Stored data:
/---

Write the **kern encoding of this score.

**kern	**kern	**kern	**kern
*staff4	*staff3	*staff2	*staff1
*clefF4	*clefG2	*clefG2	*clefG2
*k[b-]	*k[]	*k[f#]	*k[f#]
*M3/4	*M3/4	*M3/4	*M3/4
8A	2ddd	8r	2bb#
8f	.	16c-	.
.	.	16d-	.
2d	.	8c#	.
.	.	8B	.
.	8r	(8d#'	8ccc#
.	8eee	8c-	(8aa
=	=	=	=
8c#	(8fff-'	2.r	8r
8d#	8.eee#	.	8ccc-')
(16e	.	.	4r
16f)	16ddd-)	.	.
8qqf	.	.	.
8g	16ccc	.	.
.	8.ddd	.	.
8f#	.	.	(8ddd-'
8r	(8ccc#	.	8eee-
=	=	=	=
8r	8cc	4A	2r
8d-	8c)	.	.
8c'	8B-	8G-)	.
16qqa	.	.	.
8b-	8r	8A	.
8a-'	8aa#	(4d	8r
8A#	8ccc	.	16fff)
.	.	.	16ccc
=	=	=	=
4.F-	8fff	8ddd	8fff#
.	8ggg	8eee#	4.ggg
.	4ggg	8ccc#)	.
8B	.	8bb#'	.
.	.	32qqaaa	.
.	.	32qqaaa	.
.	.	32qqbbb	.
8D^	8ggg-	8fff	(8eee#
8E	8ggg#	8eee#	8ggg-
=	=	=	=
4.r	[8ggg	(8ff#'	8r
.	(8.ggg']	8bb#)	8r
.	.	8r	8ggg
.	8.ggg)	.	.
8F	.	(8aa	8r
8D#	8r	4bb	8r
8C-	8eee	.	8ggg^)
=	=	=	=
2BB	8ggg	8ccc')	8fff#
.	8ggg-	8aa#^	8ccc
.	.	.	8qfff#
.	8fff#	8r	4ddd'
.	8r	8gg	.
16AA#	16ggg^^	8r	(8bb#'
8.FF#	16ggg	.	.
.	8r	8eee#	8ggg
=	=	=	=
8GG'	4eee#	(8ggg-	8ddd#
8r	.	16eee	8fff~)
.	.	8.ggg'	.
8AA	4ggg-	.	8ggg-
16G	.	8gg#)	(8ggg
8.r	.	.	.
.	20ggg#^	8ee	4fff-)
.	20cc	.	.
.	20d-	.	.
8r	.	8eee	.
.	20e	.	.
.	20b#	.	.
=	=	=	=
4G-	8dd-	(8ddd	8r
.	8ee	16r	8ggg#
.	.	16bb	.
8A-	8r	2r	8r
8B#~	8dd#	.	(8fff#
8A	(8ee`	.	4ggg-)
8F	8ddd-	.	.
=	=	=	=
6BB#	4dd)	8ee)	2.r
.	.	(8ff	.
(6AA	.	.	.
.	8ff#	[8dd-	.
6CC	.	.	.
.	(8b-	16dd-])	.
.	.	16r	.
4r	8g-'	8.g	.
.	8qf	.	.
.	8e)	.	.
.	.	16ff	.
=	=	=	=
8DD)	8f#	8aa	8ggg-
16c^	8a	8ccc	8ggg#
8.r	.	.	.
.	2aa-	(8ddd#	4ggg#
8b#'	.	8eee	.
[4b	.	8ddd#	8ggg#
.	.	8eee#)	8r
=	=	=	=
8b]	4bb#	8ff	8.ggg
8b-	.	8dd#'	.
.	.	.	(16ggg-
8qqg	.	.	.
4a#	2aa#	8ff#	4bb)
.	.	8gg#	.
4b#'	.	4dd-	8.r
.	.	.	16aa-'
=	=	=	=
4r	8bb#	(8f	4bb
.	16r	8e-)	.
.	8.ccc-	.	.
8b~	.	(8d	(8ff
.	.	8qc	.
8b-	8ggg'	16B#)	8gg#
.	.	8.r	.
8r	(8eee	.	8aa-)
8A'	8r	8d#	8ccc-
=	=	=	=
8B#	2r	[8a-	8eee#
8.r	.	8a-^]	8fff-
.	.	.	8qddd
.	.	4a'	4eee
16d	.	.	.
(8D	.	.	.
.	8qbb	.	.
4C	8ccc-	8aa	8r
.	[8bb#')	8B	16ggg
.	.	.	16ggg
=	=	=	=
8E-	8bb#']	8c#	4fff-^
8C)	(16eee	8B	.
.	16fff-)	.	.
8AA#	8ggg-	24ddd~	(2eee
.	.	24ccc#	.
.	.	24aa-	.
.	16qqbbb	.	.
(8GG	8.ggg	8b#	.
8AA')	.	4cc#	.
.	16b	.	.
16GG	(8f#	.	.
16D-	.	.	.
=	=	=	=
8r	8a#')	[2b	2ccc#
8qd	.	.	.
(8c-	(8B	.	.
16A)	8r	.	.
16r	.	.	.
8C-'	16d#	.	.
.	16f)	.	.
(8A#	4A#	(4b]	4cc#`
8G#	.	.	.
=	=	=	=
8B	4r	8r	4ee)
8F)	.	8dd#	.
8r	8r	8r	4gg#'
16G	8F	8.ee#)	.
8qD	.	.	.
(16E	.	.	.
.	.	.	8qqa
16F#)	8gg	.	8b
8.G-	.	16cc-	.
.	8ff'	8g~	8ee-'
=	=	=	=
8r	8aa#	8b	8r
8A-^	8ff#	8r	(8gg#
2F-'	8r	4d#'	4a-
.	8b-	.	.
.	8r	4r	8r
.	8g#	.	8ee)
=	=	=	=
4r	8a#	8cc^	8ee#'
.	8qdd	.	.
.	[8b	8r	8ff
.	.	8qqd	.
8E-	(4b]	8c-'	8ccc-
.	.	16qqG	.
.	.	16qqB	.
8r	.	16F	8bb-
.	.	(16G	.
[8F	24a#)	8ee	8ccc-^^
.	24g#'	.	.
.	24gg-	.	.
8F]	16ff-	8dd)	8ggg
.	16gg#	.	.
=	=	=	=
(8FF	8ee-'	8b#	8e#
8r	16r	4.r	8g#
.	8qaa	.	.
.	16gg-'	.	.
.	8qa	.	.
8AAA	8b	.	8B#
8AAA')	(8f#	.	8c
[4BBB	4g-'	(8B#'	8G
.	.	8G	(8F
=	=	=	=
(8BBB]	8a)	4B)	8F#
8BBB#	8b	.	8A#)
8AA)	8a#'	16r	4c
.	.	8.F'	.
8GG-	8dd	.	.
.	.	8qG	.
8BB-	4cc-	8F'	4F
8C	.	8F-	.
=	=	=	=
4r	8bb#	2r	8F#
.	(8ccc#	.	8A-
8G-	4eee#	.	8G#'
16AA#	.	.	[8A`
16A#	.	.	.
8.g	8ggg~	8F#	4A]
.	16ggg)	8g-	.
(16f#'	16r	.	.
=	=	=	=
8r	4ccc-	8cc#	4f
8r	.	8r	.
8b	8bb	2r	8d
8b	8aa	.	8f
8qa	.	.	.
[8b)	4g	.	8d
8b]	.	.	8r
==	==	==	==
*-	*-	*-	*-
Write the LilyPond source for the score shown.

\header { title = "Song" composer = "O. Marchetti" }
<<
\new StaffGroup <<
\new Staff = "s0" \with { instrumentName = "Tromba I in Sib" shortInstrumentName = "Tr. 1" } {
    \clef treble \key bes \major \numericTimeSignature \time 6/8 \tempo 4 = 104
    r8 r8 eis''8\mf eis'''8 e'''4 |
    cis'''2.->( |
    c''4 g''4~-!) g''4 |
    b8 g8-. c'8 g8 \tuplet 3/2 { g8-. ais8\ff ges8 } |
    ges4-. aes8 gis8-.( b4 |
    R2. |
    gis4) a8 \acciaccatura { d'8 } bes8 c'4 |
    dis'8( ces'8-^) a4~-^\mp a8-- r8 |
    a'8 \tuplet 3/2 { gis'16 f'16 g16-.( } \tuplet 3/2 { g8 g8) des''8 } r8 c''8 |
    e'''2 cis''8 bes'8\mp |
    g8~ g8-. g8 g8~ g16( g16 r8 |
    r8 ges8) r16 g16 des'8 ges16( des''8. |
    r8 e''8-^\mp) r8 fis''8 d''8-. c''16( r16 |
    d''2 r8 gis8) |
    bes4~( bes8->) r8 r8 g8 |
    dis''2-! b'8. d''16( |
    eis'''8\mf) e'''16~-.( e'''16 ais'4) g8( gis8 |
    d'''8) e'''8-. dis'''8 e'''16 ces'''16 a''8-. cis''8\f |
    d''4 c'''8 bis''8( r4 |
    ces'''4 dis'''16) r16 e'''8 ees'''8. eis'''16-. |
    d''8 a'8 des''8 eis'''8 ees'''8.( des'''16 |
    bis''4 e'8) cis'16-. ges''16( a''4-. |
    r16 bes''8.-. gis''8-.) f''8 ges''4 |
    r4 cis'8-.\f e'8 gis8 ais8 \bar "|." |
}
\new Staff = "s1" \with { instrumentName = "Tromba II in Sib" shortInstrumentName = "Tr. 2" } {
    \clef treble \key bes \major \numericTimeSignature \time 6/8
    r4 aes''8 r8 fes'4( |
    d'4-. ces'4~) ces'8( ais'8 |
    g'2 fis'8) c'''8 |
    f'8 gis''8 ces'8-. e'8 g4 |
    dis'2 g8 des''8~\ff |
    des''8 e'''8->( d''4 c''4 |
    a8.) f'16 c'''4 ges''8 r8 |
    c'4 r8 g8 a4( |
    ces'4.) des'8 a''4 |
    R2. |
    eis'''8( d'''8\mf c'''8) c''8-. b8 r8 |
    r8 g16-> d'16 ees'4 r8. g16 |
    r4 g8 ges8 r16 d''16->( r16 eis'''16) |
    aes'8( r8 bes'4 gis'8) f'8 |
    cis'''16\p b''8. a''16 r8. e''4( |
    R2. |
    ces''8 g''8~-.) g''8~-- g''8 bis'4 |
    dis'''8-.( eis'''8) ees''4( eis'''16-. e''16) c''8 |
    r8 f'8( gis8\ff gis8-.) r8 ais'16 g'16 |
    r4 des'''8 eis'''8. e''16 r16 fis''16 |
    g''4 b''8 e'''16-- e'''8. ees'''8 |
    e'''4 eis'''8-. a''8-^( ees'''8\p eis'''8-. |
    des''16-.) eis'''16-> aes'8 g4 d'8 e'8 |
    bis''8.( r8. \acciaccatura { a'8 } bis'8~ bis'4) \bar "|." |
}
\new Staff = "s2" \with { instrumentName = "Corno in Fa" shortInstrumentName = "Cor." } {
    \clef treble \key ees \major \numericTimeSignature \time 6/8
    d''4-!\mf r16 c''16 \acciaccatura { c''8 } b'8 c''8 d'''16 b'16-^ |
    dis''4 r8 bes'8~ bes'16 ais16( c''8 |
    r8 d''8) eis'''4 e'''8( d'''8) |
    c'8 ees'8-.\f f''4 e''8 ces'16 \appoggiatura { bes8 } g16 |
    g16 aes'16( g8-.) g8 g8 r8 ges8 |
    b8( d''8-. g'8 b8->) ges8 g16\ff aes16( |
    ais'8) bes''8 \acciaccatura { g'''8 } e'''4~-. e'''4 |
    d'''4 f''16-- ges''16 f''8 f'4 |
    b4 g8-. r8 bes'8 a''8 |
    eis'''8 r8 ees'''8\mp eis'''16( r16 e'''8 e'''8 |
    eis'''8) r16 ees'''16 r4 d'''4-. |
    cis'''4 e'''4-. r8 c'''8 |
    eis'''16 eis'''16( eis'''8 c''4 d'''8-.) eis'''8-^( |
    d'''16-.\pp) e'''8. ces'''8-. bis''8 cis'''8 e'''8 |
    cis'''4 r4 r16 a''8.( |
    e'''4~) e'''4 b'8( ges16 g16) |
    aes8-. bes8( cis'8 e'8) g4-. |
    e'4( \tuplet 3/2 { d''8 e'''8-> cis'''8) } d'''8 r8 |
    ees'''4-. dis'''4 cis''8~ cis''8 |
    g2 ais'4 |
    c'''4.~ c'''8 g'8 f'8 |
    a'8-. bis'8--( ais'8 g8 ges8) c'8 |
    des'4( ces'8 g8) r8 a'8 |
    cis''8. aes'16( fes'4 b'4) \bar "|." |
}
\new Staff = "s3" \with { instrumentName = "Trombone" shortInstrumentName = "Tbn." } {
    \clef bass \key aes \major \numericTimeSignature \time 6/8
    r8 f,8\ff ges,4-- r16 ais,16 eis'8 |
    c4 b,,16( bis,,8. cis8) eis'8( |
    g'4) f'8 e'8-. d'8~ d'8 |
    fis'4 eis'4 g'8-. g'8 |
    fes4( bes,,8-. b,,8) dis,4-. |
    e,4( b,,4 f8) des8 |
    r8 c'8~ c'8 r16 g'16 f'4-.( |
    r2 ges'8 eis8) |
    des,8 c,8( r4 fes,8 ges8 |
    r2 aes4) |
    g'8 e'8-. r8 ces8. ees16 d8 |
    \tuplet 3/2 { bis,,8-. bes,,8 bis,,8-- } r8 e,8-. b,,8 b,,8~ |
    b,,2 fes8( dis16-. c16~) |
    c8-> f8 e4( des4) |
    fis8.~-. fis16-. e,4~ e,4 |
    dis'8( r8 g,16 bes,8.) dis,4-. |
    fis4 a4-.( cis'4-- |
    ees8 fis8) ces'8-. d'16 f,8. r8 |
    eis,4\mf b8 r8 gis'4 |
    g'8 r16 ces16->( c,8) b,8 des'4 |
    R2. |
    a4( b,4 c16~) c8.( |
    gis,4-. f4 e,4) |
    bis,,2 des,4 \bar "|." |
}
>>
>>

\---

▶ Task requirements: Copy out every line in the rows above that contains the word "with", matching case exactly.

▶ Task response:
\new Staff = "s0" \with { instrumentName = "Tromba I in Sib" shortInstrumentName = "Tr. 1" } {
\new Staff = "s1" \with { instrumentName = "Tromba II in Sib" shortInstrumentName = "Tr. 2" } {
\new Staff = "s2" \with { instrumentName = "Corno in Fa" shortInstrumentName = "Cor." } {
\new Staff = "s3" \with { instrumentName = "Trombone" shortInstrumentName = "Tbn." } {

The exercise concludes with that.